Task data:
*** Block opens ***

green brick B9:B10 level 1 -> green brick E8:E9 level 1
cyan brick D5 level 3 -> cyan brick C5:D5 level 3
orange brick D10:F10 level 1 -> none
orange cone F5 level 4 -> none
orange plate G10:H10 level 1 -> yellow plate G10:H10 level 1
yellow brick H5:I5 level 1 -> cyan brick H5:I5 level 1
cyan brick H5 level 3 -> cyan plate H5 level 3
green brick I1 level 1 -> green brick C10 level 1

*** Block closes ***
*** Block opens ***

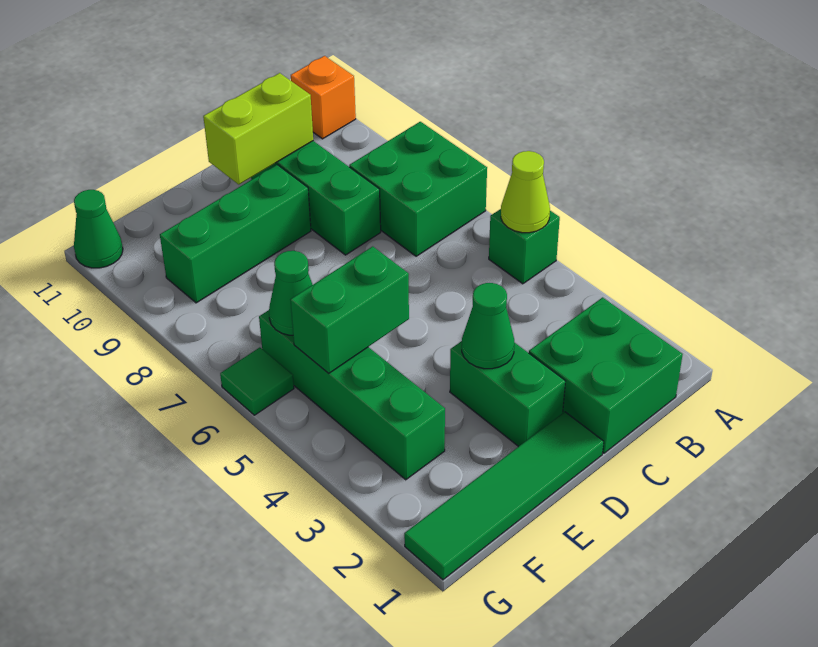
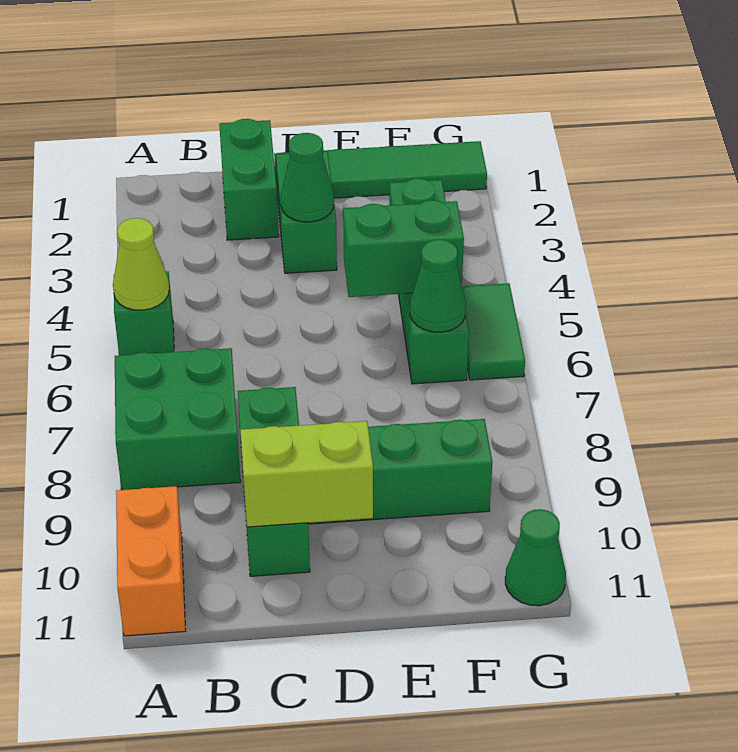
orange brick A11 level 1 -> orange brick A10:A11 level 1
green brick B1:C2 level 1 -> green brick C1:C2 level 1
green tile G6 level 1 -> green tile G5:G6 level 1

*** Block closes ***
*** Block opens ***

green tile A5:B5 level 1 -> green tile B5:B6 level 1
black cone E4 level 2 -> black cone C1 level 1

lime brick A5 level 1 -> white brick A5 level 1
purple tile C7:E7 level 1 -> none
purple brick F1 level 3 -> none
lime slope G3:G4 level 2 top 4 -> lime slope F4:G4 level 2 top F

*** Block closes ***

Work to be completed: From the records given above, copy all lines containing "brick".

Problem solution:
green brick B9:B10 level 1 -> green brick E8:E9 level 1
cyan brick D5 level 3 -> cyan brick C5:D5 level 3
orange brick D10:F10 level 1 -> none
yellow brick H5:I5 level 1 -> cyan brick H5:I5 level 1
cyan brick H5 level 3 -> cyan plate H5 level 3
green brick I1 level 1 -> green brick C10 level 1
orange brick A11 level 1 -> orange brick A10:A11 level 1
green brick B1:C2 level 1 -> green brick C1:C2 level 1
lime brick A5 level 1 -> white brick A5 level 1
purple brick F1 level 3 -> none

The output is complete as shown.